> Work to be completed: Show all lines from the records below in which the string "none" is present.

> Material for this exercise:

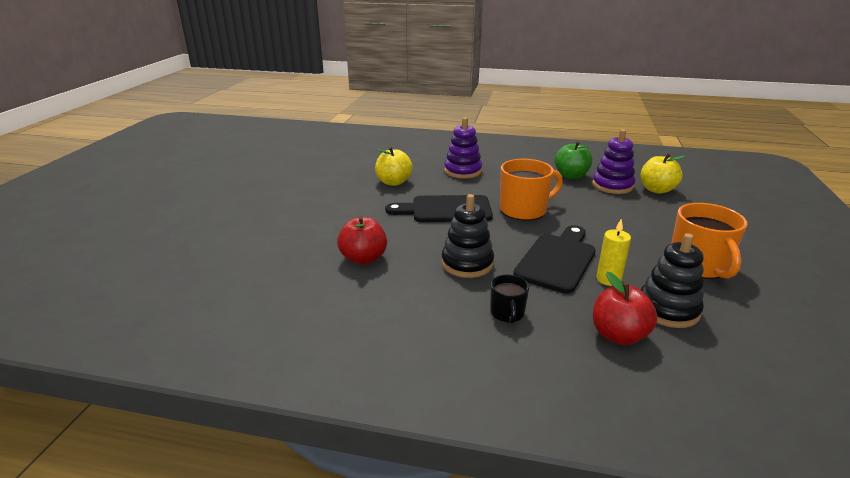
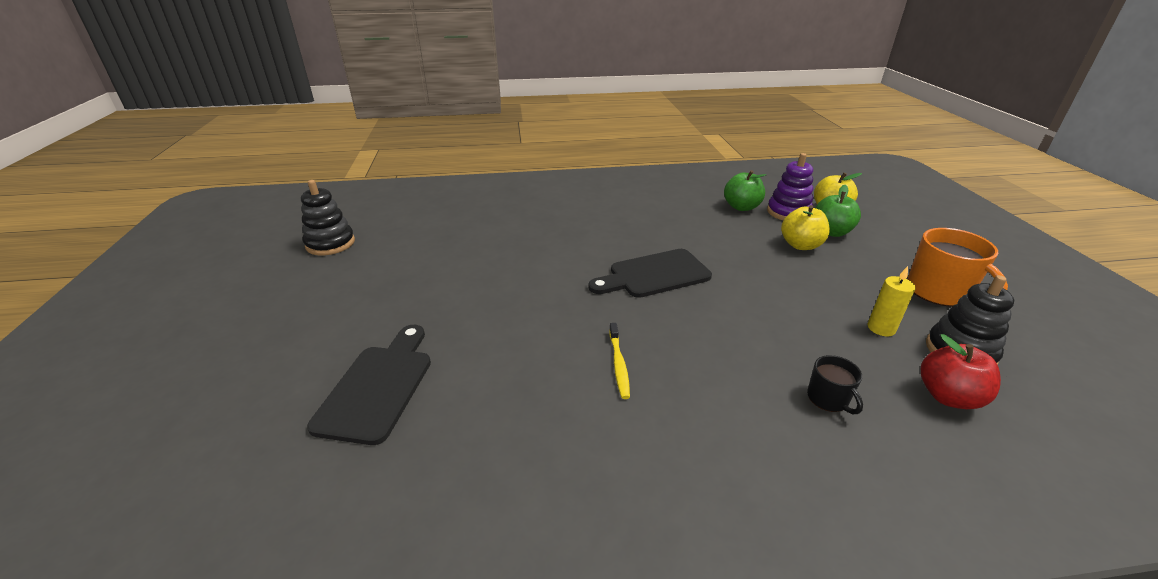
camera: 20 degrees left, 5 degrees up
(363, 258) = (619, 364): red apple -> yellow toothbrush
(393, 182) = (567, 248): yellow apple -> yellow apple (800, 245)
(463, 171) = (630, 220): purple stacking toy -> none
(467, 263) = (735, 343): black stacking toy -> black stacking toy (330, 244)
(524, 210) = (733, 259): orange mug -> none
(557, 260) = (816, 316): black cutting board -> black cutting board (378, 387)
(639, 206) = (831, 232): none -> green apple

> Task result:
(463, 171) = (630, 220): purple stacking toy -> none
(524, 210) = (733, 259): orange mug -> none
(639, 206) = (831, 232): none -> green apple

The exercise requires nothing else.